*** Block opens ***

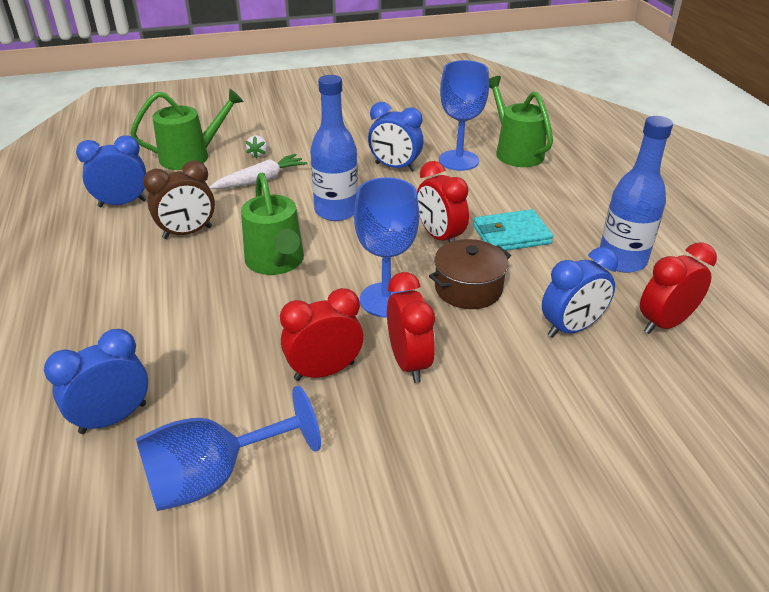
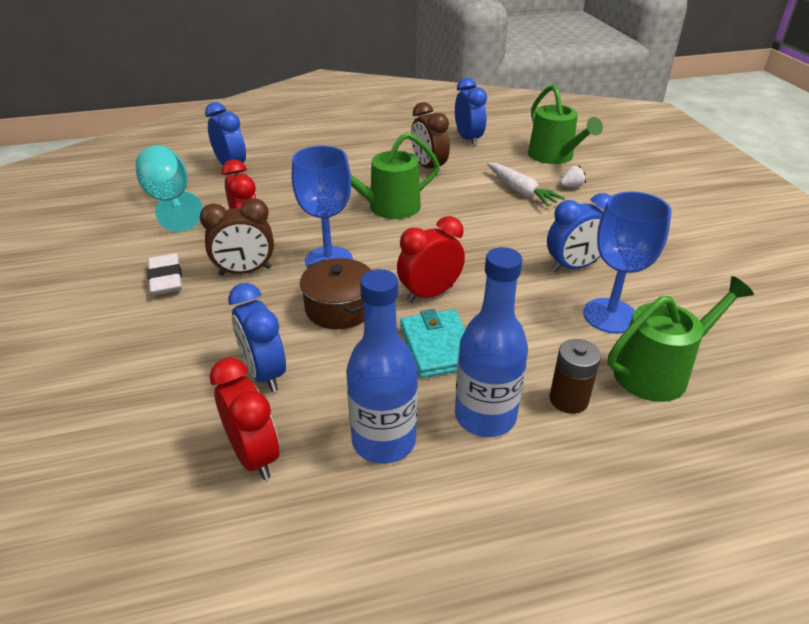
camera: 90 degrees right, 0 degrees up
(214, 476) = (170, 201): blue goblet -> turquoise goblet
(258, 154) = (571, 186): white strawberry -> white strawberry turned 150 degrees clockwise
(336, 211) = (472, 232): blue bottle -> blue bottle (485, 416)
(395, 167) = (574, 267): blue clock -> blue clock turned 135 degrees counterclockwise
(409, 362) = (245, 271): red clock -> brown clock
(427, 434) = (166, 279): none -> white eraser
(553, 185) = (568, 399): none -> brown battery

*** Block closes ***
*** Block opens ***

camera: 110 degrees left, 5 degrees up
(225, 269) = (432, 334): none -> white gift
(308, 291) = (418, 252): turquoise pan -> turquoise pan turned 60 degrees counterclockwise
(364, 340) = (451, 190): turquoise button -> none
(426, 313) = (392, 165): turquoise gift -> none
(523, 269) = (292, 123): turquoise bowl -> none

*** Block closes ***

▸ What you should do
Where the line holding "camera: 90 degrees right, 0 degrees up" appears in the listing above, start reproducing exactly, and end with the line holding "(553, 185) = (568, 399): none".

▸ Result for this exercise
camera: 90 degrees right, 0 degrees up
(214, 476) = (170, 201): blue goblet -> turquoise goblet
(258, 154) = (571, 186): white strawberry -> white strawberry turned 150 degrees clockwise
(336, 211) = (472, 232): blue bottle -> blue bottle (485, 416)
(395, 167) = (574, 267): blue clock -> blue clock turned 135 degrees counterclockwise
(409, 362) = (245, 271): red clock -> brown clock
(427, 434) = (166, 279): none -> white eraser
(553, 185) = (568, 399): none -> brown battery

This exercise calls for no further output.